> [Work instruction]: Begin at the line containing "(486, 304) = (473, 334): orange" and give again every line to the end of the records, exactly, without the pictures.

> [Collection entries]:
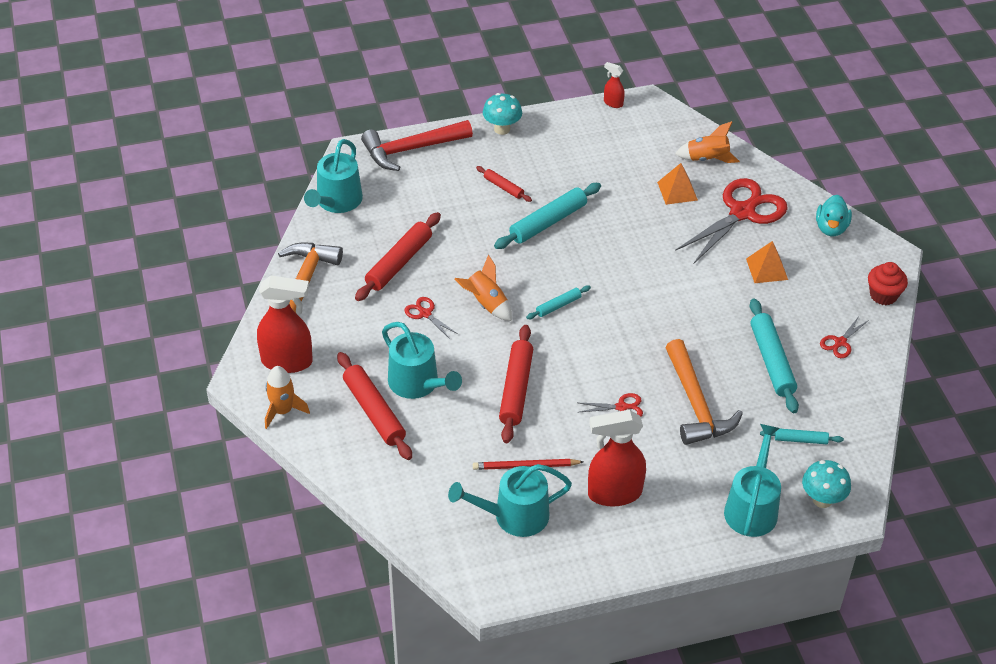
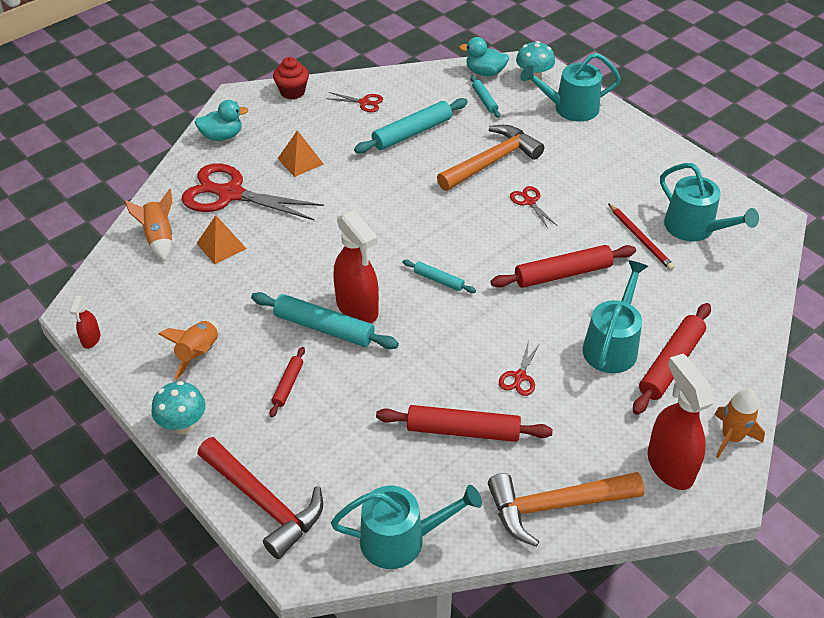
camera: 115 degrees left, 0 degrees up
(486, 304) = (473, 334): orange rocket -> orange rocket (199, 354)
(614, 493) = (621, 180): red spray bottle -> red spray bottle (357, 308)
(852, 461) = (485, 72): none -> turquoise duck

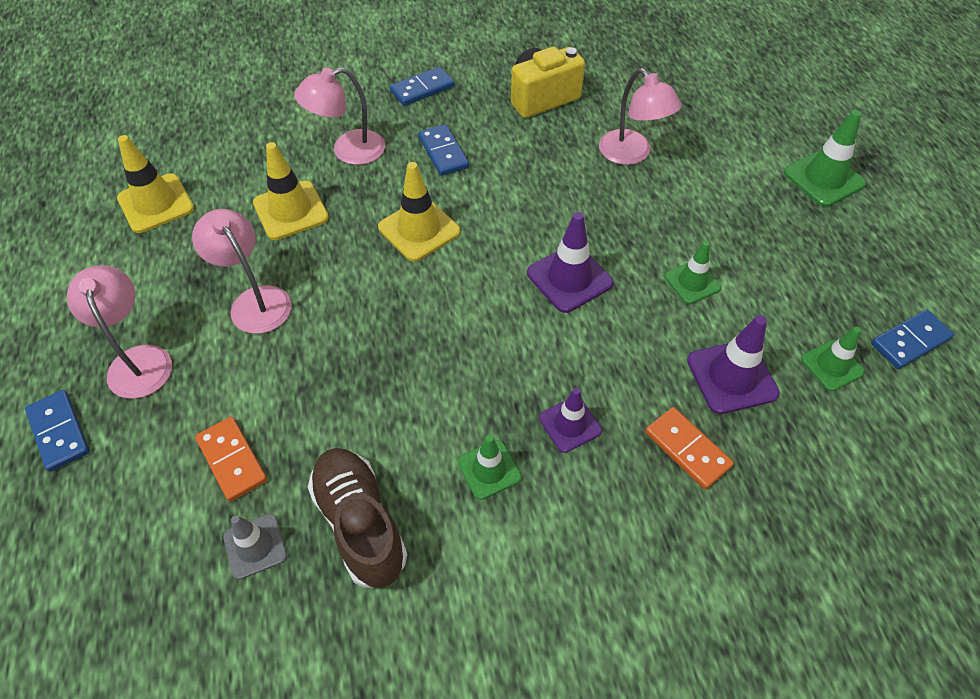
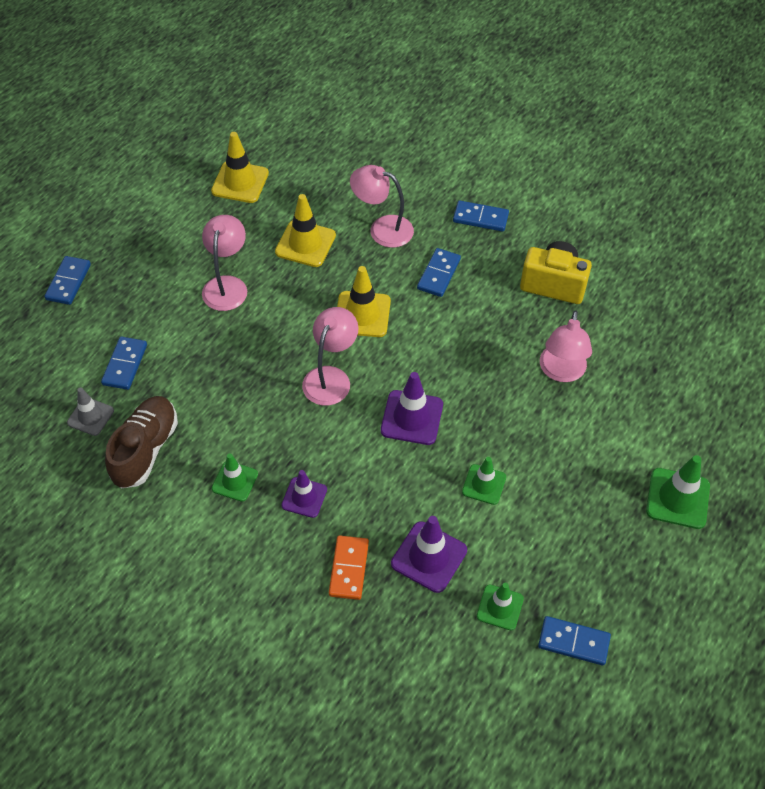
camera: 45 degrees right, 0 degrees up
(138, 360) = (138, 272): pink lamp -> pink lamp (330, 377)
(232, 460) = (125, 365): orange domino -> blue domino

> [Task result]:
(486, 304) = (473, 334): orange rocket -> orange rocket (199, 354)
(614, 493) = (621, 180): red spray bottle -> red spray bottle (357, 308)
(852, 461) = (485, 72): none -> turquoise duck

camera: 45 degrees right, 0 degrees up
(138, 360) = (138, 272): pink lamp -> pink lamp (330, 377)
(232, 460) = (125, 365): orange domino -> blue domino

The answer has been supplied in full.